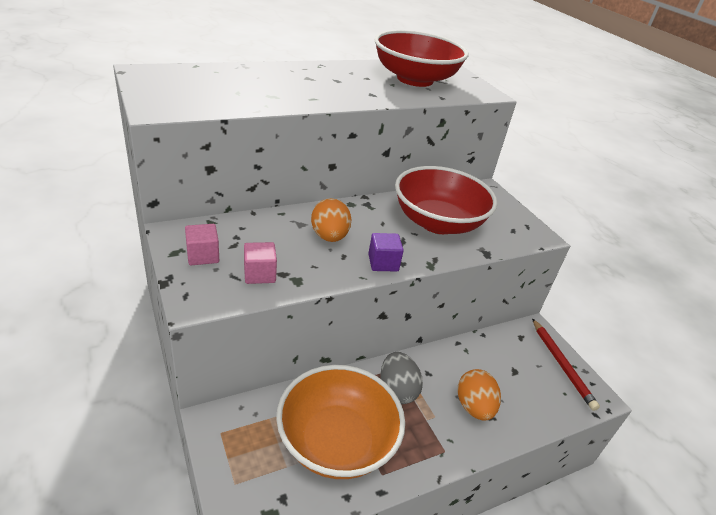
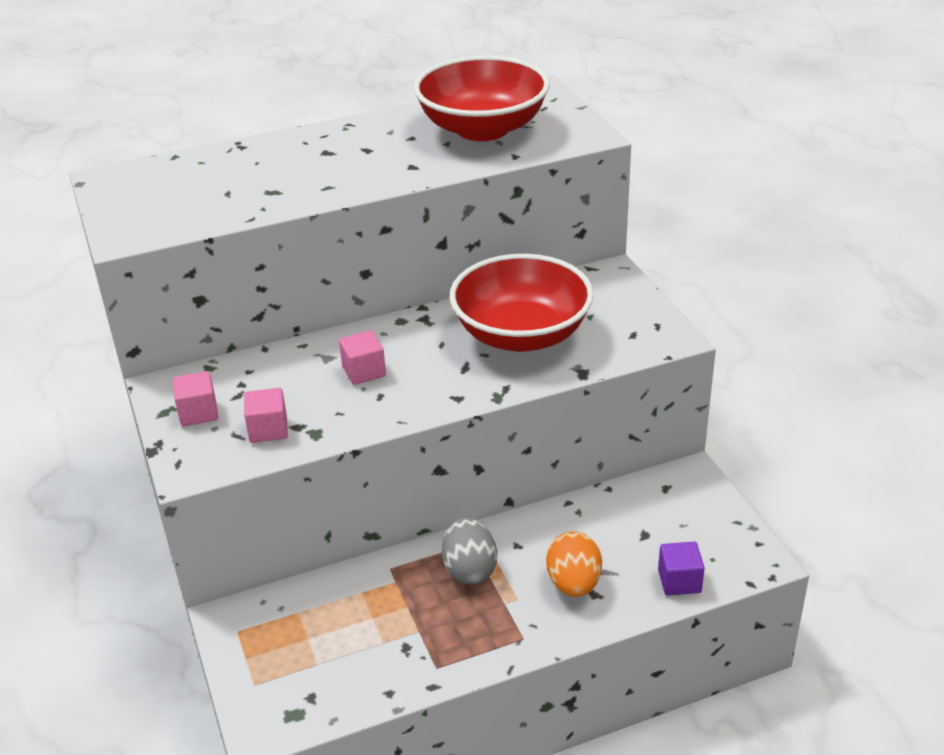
camera: 10 degrees right, 0 degrees up
(329, 237) = (364, 371): orange egg -> pink cube
(336, 441) = (382, 634): orange bowl -> none
(383, 263) = (431, 400): purple cube -> purple cube (679, 581)
(562, 365) = (718, 522): red pencil -> none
----------------
**Exercise:**
Search the entries for the word "none" and copy every line that holds it.

**Finished exercise:**
(336, 441) = (382, 634): orange bowl -> none
(562, 365) = (718, 522): red pencil -> none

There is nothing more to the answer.